DESCRIPTION OF THE TASK: Where "degrees" appears in a line of the entries below, that line should be copied.

(Object transformation records)
'''
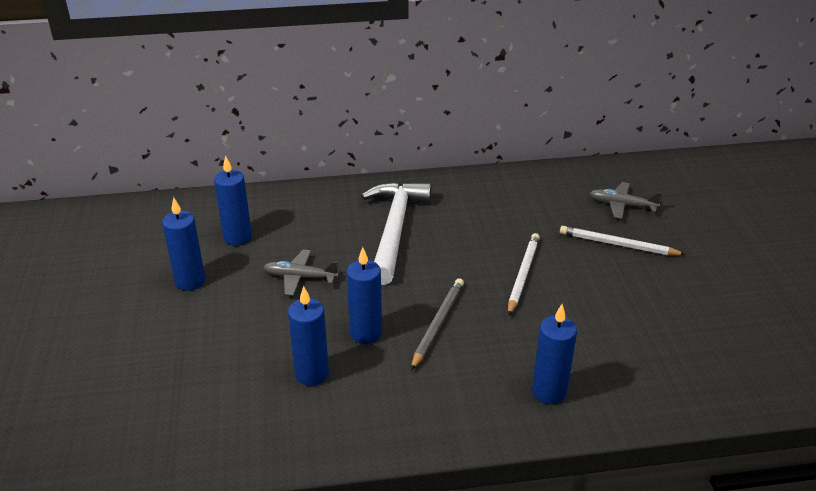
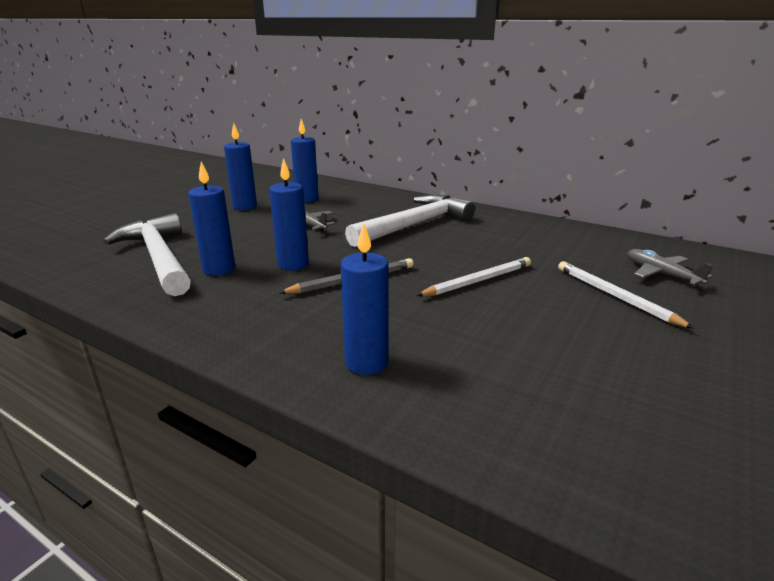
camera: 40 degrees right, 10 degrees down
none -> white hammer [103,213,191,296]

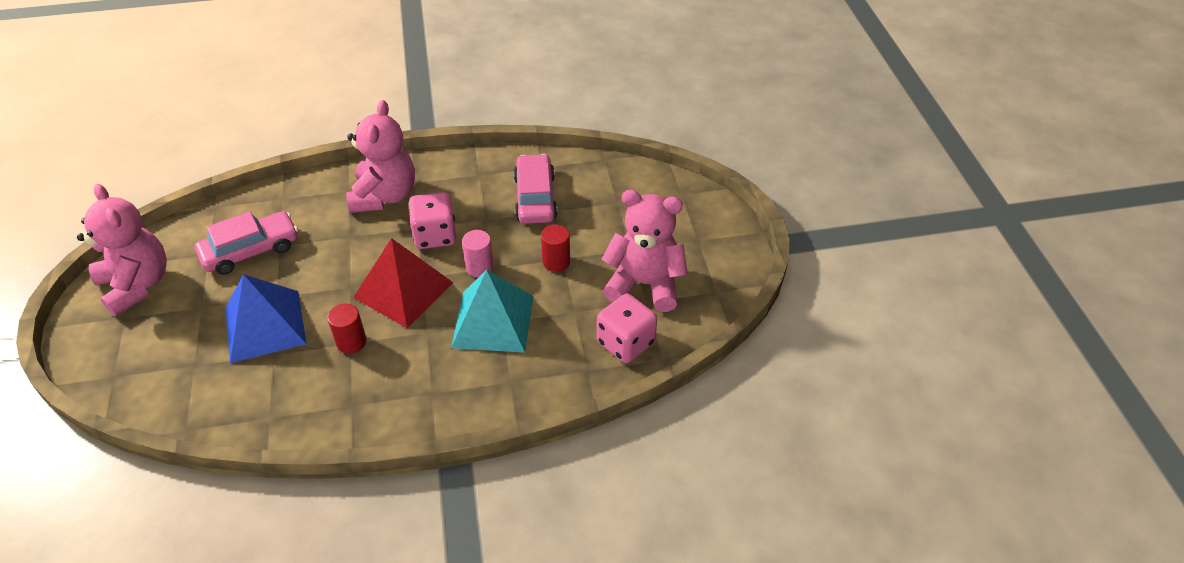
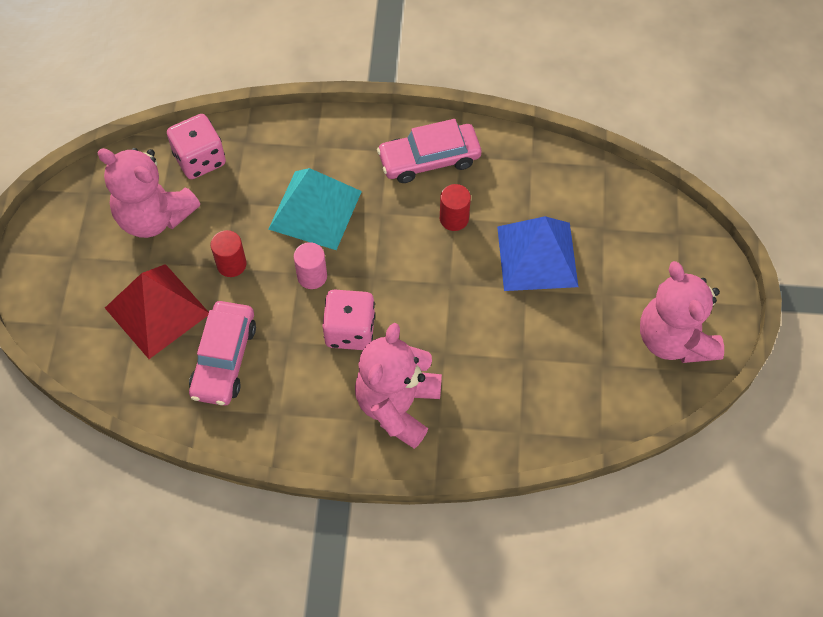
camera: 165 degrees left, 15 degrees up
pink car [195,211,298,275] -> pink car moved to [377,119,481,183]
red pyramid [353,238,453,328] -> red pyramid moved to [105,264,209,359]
'''
TASK ANSWER:
camera: 40 degrees right, 10 degrees down
camera: 165 degrees left, 15 degrees up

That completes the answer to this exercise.